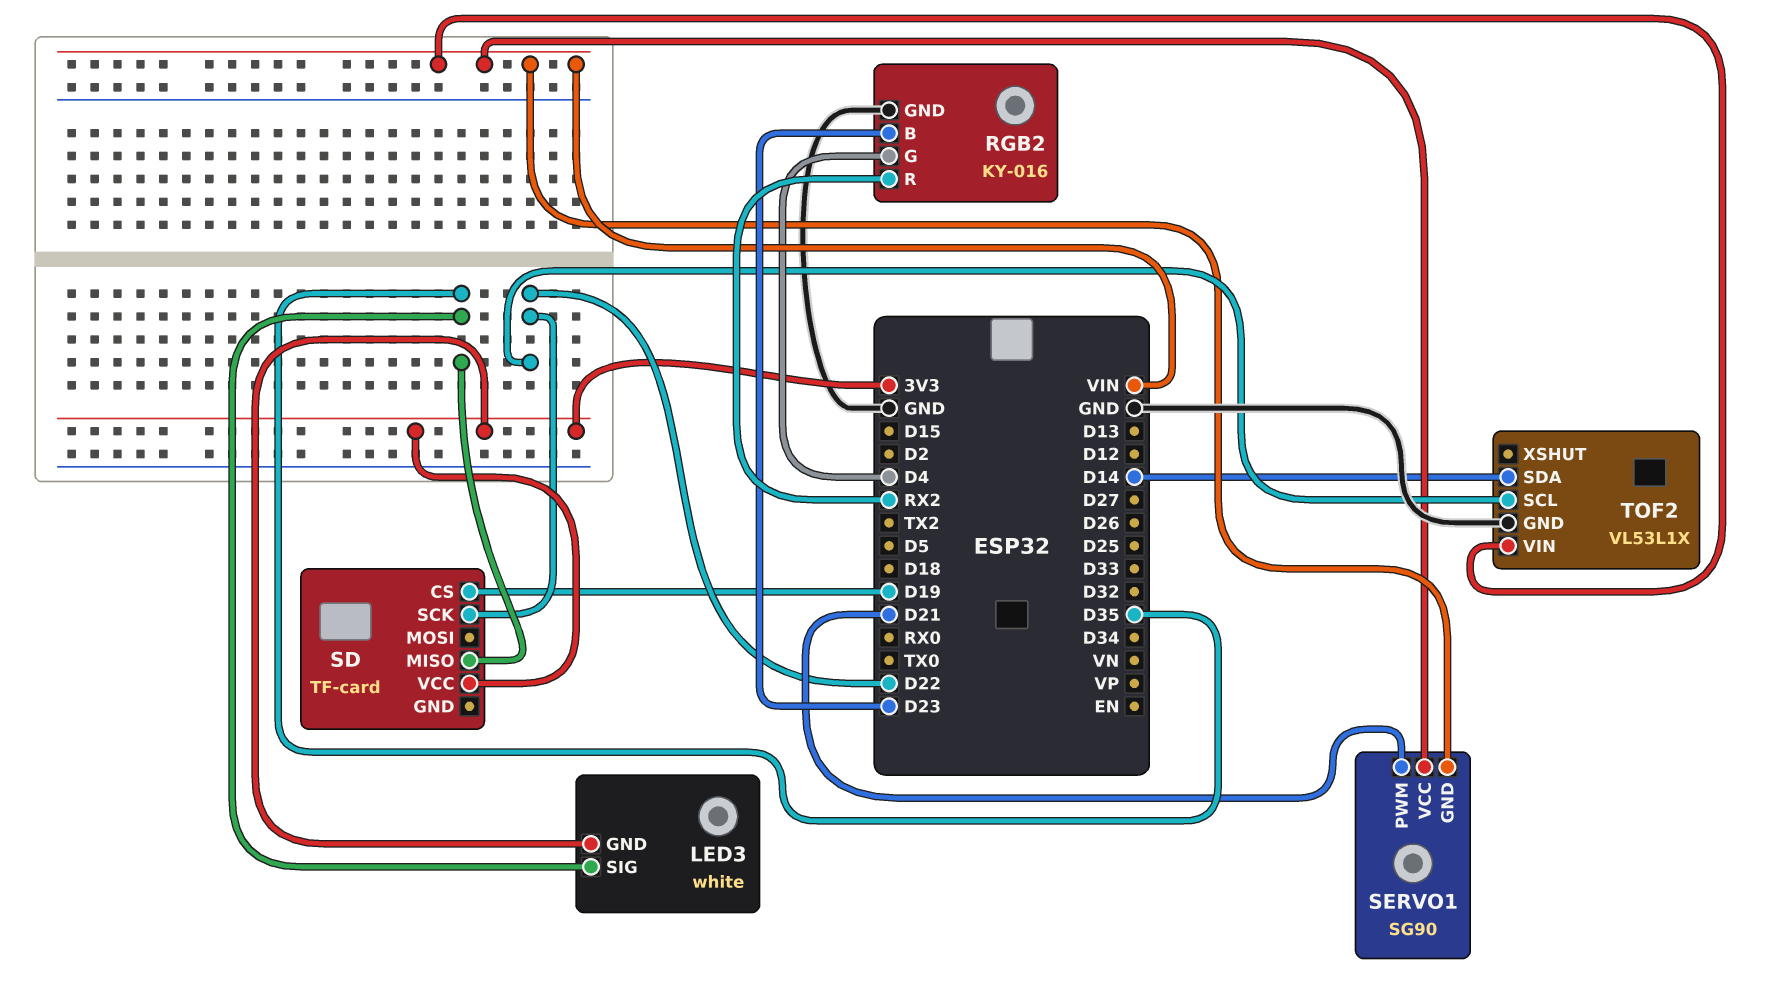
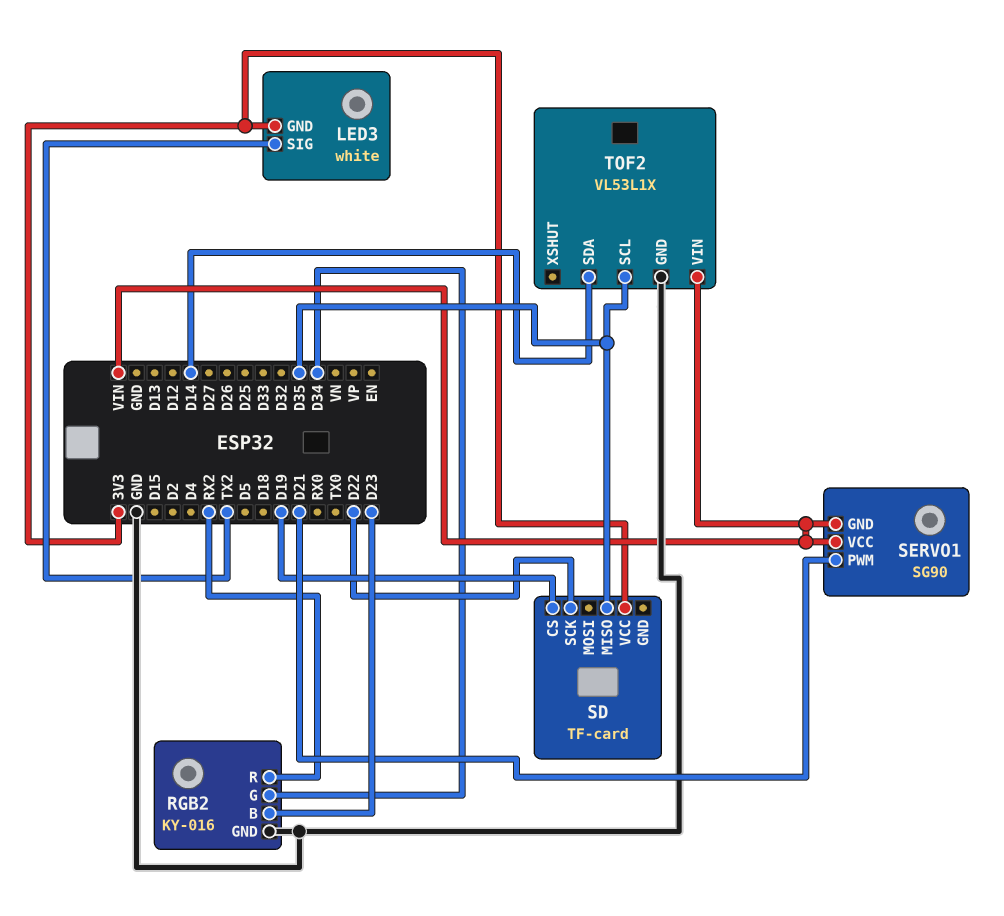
LED3 pin SIG: D35 -> TX2
RGB2 pin G: D4 -> D34
TOF2 pin SCL: D22 -> D35

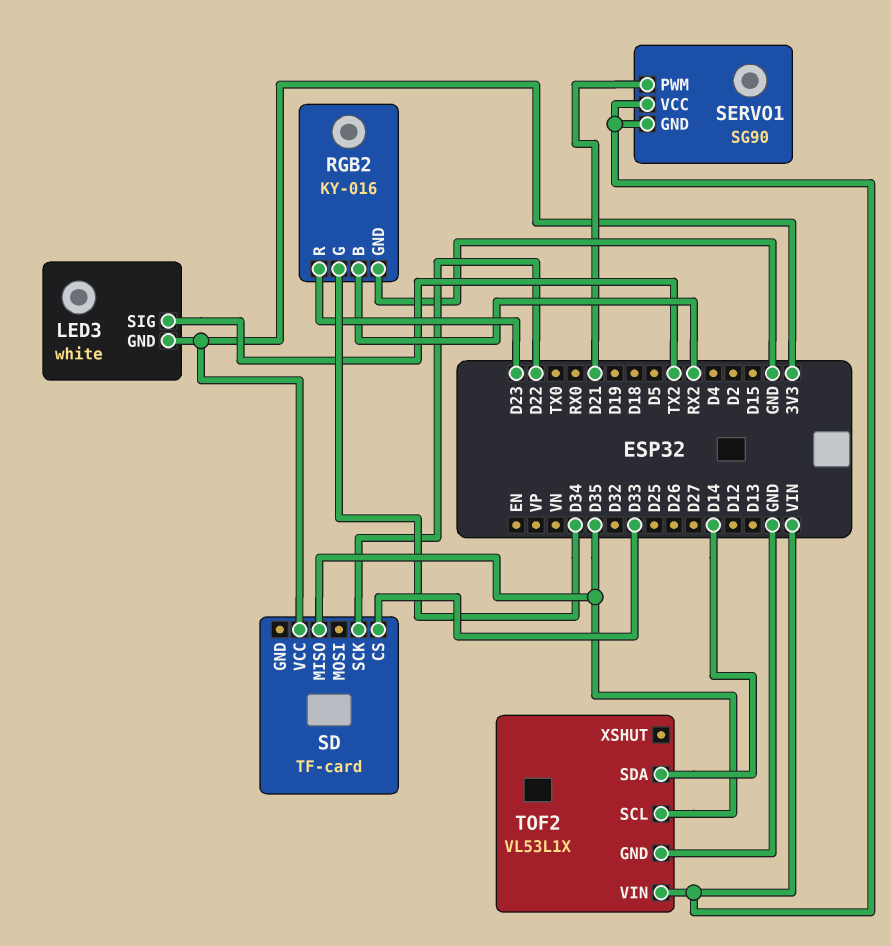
RGB2 pin B: D23 -> RX2
RGB2 pin R: RX2 -> D23
SD pin CS: D19 -> D33

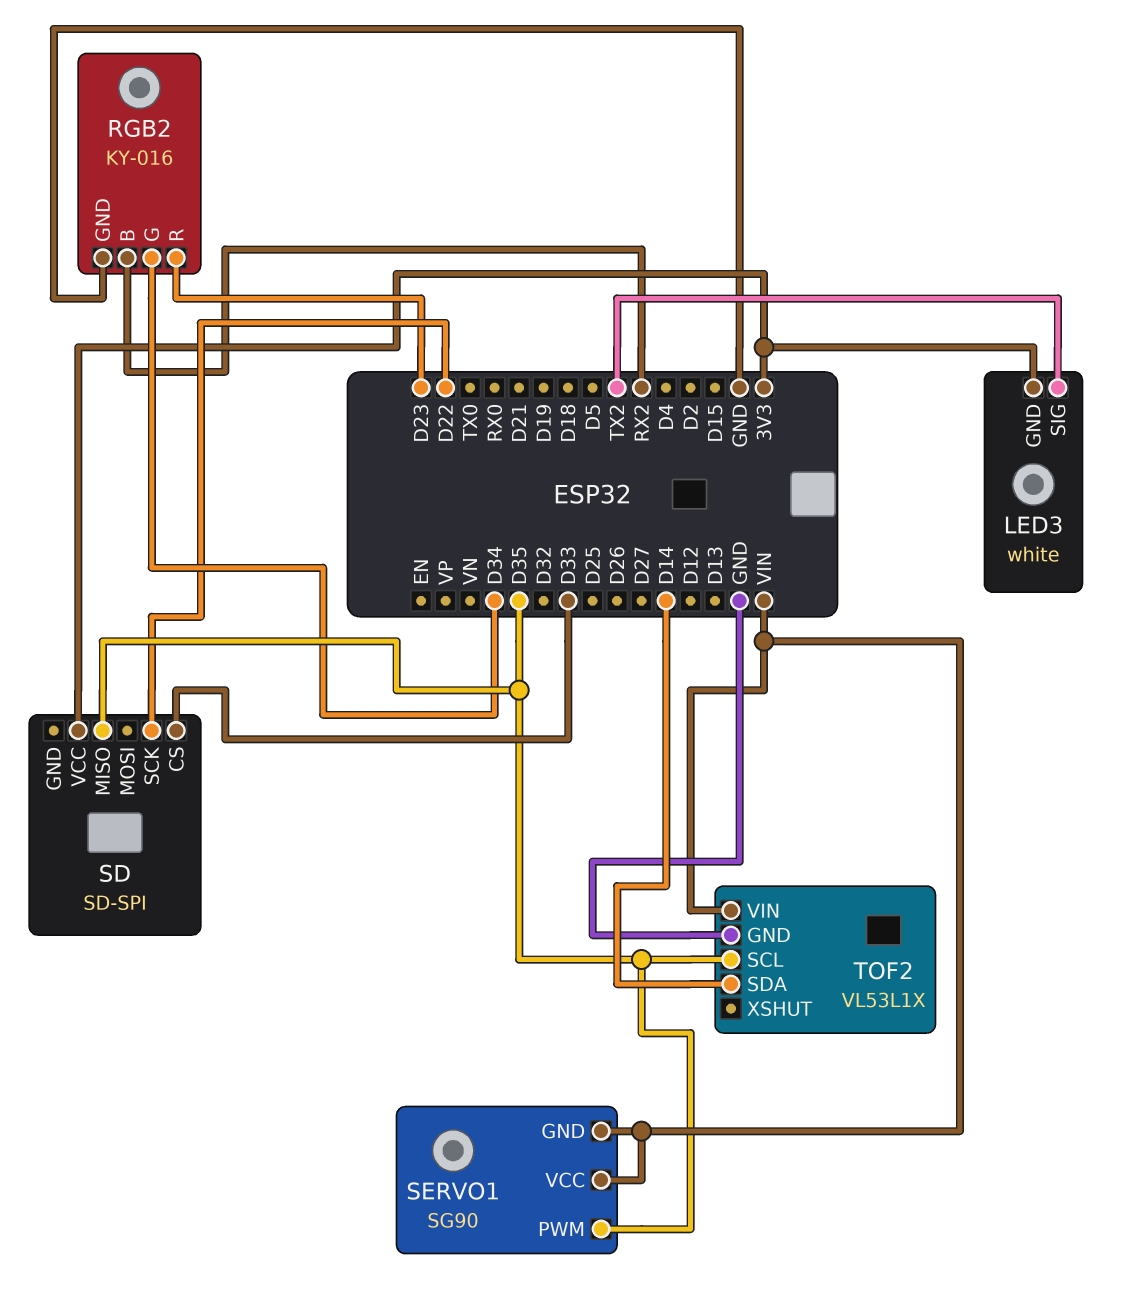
SD: TF-card -> SD-SPI
SERVO1 pin PWM: D21 -> D35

_Exercise_. Reproduce, exactly and without pictures, the lines above from the one containing "RGB2 pin G: D4 -> D34" through the last line of the material, both ends included, and nothing more.

_Solution for this problem_.
RGB2 pin G: D4 -> D34
TOF2 pin SCL: D22 -> D35

RGB2 pin B: D23 -> RX2
RGB2 pin R: RX2 -> D23
SD pin CS: D19 -> D33

SD: TF-card -> SD-SPI
SERVO1 pin PWM: D21 -> D35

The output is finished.